> **WORK REQUEST**
Please write out exactly the lines from the opening of the listing through the line that holds "[(518,0),(476,0),(495,55),(518,46),(518,0)]", including both, and nothing else; no pictures.

> **EXERCISE MATERIAL**
┌────────

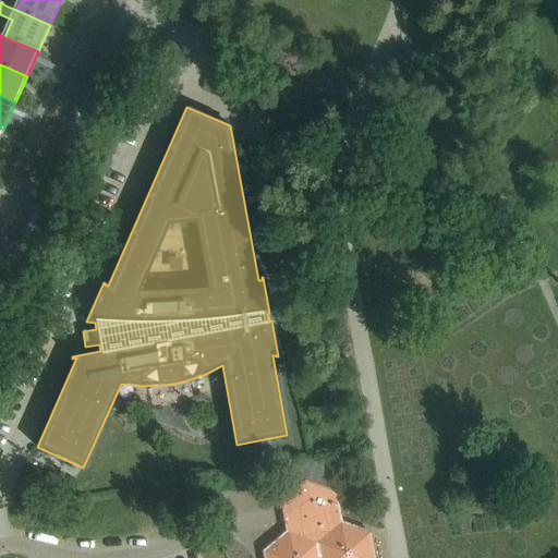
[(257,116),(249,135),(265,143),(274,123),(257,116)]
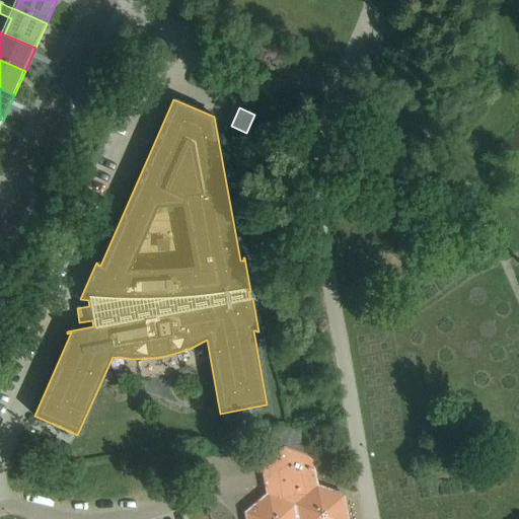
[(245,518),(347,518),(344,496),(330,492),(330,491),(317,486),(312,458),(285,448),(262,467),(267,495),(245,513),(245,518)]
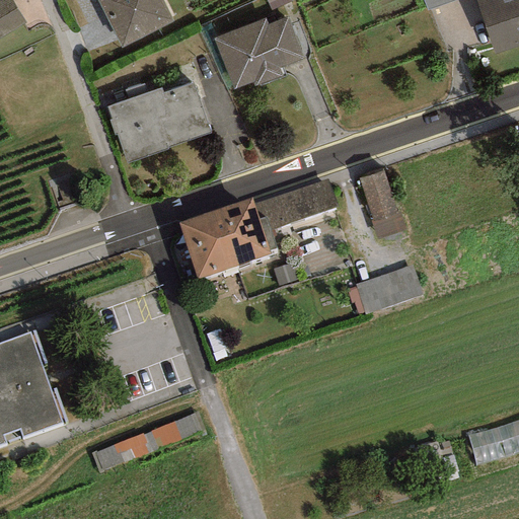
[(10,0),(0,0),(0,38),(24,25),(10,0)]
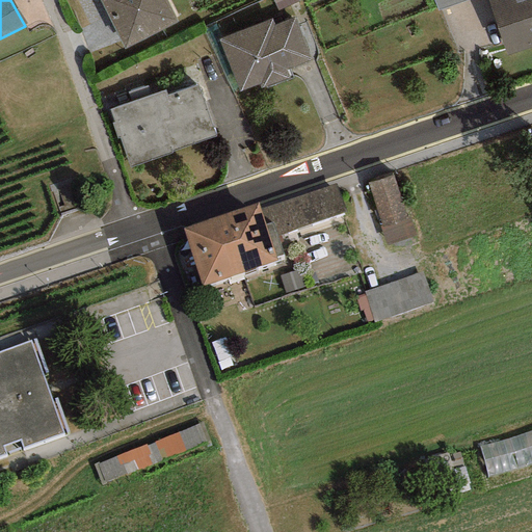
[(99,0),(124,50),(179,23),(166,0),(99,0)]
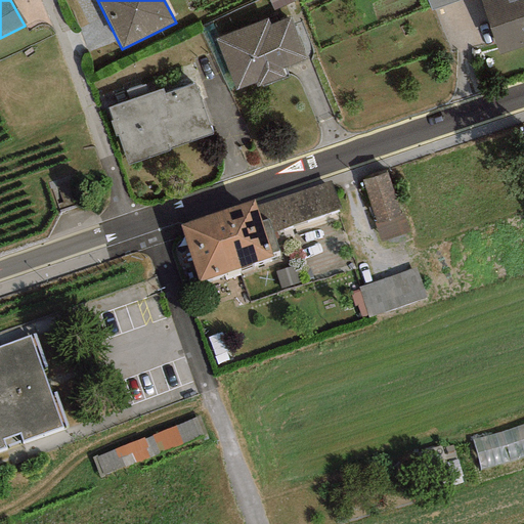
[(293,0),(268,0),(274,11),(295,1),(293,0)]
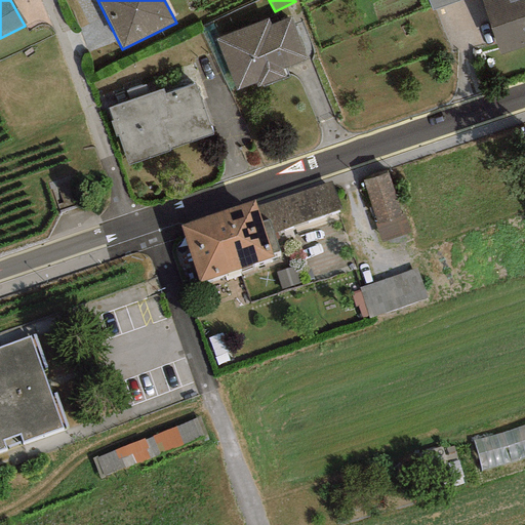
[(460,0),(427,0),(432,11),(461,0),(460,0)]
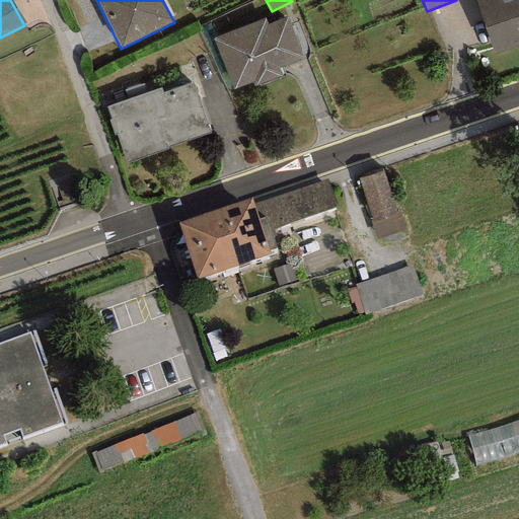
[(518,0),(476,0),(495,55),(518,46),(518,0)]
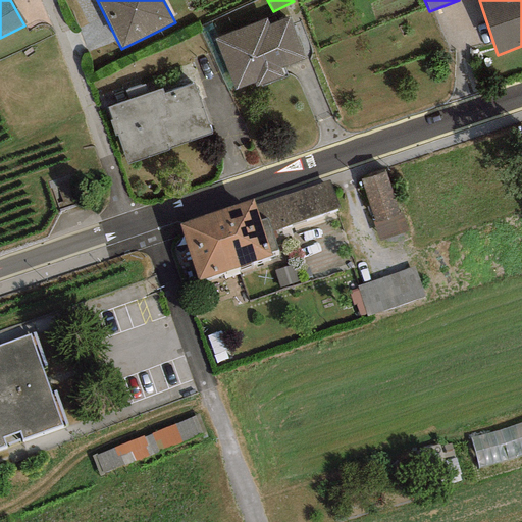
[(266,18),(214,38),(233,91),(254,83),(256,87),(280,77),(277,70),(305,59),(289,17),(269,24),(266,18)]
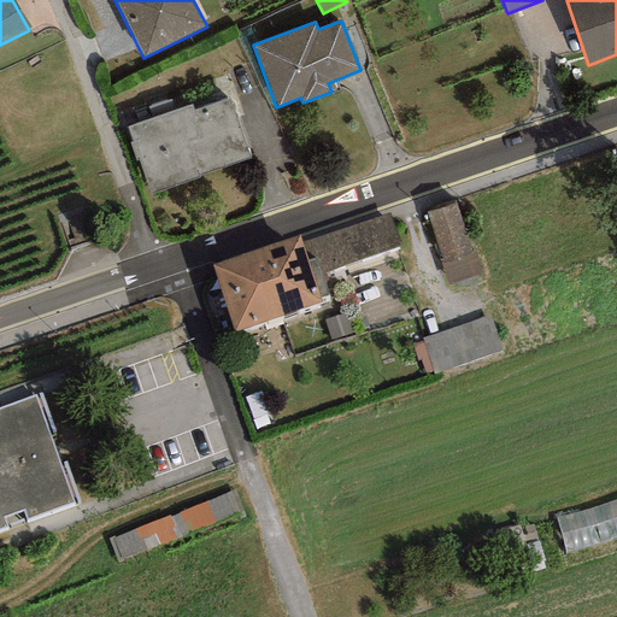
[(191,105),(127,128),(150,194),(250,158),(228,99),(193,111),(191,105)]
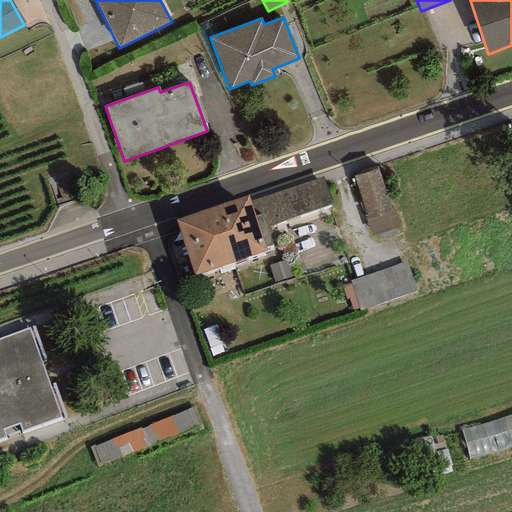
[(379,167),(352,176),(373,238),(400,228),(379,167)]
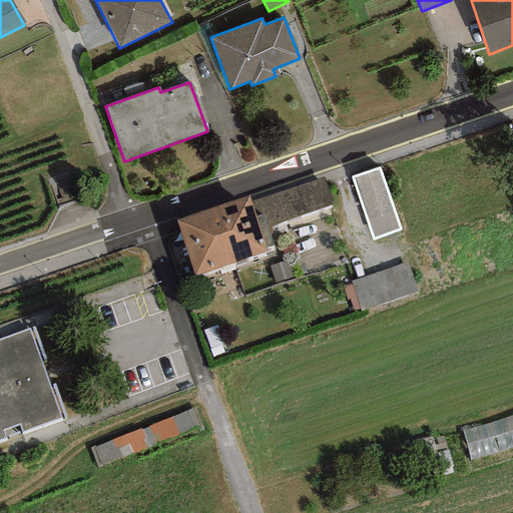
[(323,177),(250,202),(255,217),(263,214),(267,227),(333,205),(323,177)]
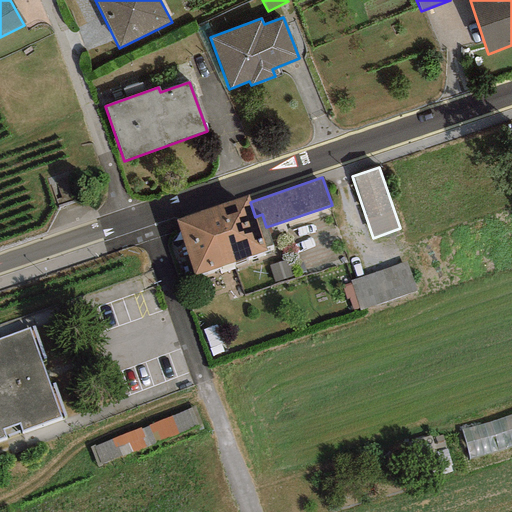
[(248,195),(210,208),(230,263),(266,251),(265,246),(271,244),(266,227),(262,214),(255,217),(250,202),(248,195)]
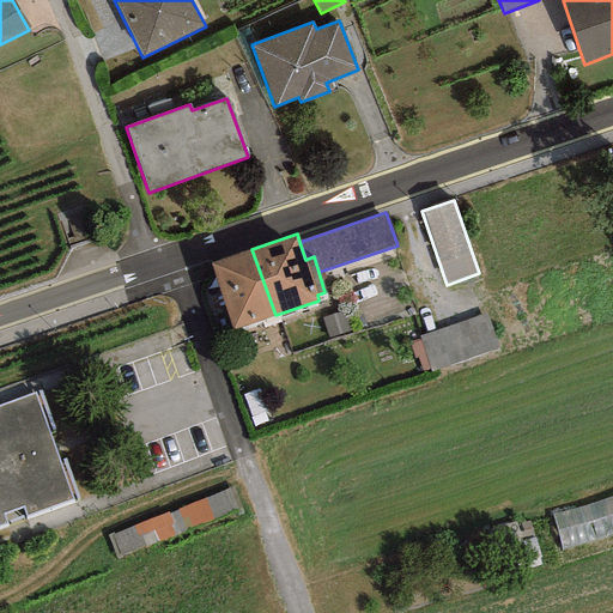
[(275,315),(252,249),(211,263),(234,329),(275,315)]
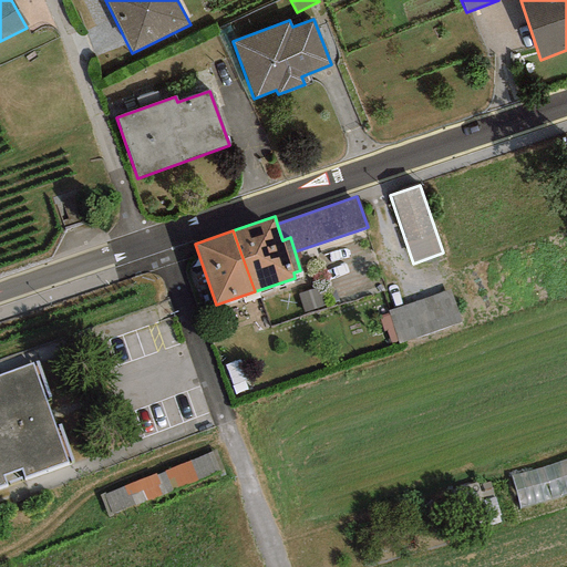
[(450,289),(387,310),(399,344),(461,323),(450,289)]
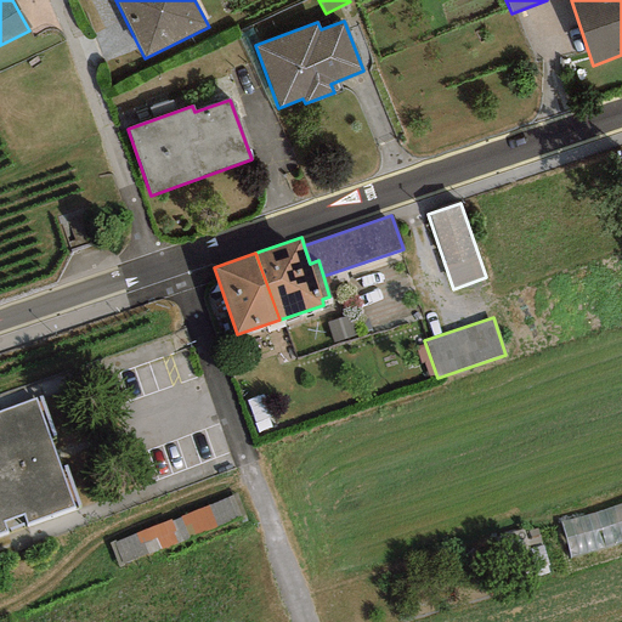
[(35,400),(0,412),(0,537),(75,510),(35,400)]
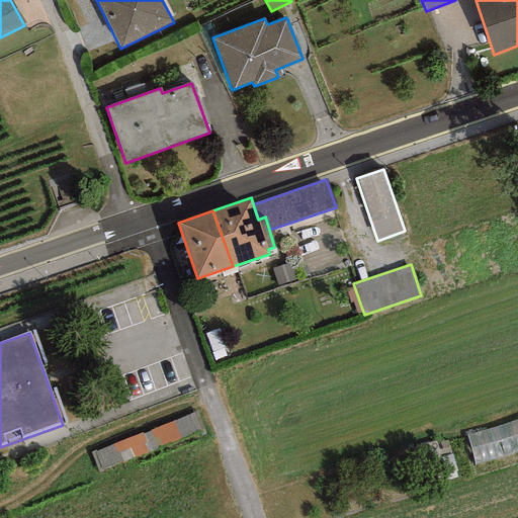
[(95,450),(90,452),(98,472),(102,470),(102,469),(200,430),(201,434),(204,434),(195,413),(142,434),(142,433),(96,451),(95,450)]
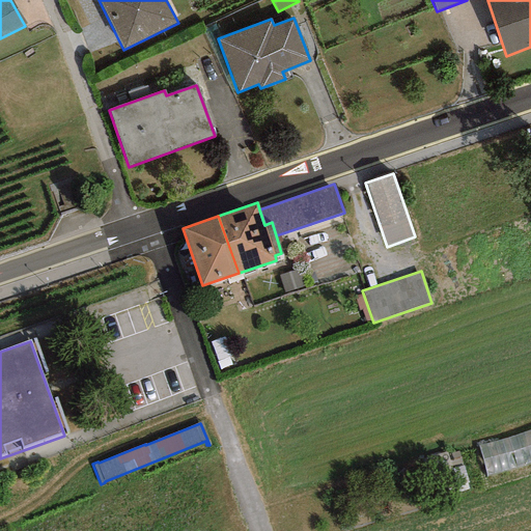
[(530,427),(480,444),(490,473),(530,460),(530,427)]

└────────

> **YOUR RESPONSE**
[(257,116),(249,135),(265,143),(274,123),(257,116)]
[(245,518),(347,518),(344,496),(330,492),(330,491),(317,486),(312,458),(285,448),(262,467),(267,495),(245,513),(245,518)]
[(10,0),(0,0),(0,38),(24,25),(10,0)]
[(99,0),(124,50),(179,23),(166,0),(99,0)]
[(293,0),(268,0),(274,11),(295,1),(293,0)]
[(460,0),(427,0),(432,11),(461,0),(460,0)]
[(518,0),(476,0),(495,55),(518,46),(518,0)]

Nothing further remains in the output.